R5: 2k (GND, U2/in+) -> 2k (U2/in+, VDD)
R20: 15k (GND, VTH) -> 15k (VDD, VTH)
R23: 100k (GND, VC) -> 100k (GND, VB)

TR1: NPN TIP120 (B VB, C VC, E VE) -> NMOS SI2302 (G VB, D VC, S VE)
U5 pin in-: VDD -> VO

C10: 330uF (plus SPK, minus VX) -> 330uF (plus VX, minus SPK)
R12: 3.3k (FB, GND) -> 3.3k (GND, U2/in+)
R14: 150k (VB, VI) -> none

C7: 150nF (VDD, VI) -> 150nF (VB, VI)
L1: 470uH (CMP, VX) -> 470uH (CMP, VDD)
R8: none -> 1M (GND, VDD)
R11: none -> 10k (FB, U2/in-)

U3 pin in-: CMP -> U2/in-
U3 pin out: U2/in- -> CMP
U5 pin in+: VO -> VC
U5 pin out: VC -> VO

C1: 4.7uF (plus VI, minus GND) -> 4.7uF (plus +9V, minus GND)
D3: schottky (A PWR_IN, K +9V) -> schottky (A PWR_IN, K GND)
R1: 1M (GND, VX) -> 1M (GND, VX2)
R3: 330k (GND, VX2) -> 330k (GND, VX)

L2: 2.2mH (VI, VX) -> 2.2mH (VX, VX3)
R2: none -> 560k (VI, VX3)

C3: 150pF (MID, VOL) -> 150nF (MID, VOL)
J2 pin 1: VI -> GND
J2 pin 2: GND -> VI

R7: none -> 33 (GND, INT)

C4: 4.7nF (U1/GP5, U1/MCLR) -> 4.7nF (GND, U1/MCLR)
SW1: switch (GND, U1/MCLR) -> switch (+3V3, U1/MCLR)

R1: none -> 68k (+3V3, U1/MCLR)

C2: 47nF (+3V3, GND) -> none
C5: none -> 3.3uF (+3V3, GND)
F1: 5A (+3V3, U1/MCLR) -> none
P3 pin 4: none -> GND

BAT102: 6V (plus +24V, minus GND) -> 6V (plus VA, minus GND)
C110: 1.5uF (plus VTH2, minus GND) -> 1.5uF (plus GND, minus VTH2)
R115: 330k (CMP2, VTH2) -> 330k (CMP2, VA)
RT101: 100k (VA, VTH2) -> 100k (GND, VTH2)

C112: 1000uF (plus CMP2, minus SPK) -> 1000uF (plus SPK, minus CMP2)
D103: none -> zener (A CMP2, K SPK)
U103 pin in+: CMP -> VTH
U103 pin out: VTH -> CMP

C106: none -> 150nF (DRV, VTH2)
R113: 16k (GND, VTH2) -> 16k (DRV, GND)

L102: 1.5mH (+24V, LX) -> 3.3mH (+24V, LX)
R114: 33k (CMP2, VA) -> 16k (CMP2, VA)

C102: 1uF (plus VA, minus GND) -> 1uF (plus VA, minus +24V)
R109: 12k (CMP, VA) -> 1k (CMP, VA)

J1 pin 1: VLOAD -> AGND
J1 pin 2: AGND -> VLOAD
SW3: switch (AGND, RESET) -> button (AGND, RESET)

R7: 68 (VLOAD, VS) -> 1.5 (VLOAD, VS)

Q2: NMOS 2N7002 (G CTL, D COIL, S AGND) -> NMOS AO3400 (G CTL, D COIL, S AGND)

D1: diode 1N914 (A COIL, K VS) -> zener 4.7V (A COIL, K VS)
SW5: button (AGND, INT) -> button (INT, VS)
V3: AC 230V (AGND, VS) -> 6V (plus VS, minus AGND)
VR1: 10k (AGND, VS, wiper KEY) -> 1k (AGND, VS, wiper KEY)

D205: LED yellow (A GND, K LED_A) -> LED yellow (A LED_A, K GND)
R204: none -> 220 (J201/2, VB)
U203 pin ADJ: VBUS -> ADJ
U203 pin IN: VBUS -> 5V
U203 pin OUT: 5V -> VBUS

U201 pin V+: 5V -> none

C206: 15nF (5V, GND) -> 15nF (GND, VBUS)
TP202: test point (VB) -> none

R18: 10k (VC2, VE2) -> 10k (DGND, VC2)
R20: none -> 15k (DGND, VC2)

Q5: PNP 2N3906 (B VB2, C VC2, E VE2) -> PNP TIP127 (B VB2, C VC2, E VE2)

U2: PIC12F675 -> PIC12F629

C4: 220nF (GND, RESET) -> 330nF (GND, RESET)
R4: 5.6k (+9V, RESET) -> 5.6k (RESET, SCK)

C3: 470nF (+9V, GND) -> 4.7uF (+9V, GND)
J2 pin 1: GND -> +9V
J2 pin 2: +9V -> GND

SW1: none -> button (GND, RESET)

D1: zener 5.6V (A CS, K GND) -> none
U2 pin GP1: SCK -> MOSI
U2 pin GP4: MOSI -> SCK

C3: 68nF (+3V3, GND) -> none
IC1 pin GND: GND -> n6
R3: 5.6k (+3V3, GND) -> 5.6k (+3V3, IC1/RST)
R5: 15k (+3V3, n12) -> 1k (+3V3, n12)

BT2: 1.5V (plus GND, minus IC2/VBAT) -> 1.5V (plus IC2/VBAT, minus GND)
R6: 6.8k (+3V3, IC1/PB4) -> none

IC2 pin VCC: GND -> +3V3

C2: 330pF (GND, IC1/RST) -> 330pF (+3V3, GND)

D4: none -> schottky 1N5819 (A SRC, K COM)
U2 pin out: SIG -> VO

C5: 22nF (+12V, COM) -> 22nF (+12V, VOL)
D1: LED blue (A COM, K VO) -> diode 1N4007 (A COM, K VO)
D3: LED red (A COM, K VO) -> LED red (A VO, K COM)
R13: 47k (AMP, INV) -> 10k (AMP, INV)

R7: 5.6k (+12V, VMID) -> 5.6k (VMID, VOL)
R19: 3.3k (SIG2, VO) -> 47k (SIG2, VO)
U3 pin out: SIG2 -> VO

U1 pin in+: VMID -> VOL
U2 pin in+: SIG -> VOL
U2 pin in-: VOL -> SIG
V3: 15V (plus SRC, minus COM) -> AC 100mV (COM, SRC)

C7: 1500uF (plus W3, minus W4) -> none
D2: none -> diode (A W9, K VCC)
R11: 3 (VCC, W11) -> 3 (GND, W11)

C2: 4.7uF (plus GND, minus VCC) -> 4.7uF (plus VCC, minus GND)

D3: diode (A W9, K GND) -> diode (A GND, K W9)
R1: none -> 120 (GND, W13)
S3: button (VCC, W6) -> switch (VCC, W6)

——————————

__What the task asks__: Whenever the string "switch" appears on a line of the material, that line counts; report the count and nothing else.

__Completed exercise__: 3